Extracted data entries
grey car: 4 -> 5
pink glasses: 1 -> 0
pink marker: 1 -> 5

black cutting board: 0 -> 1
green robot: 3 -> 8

**What you need to do**
Your answer must be every record above, retyped exactly.

**Exercise solution**
grey car: 4 -> 5
pink glasses: 1 -> 0
pink marker: 1 -> 5

black cutting board: 0 -> 1
green robot: 3 -> 8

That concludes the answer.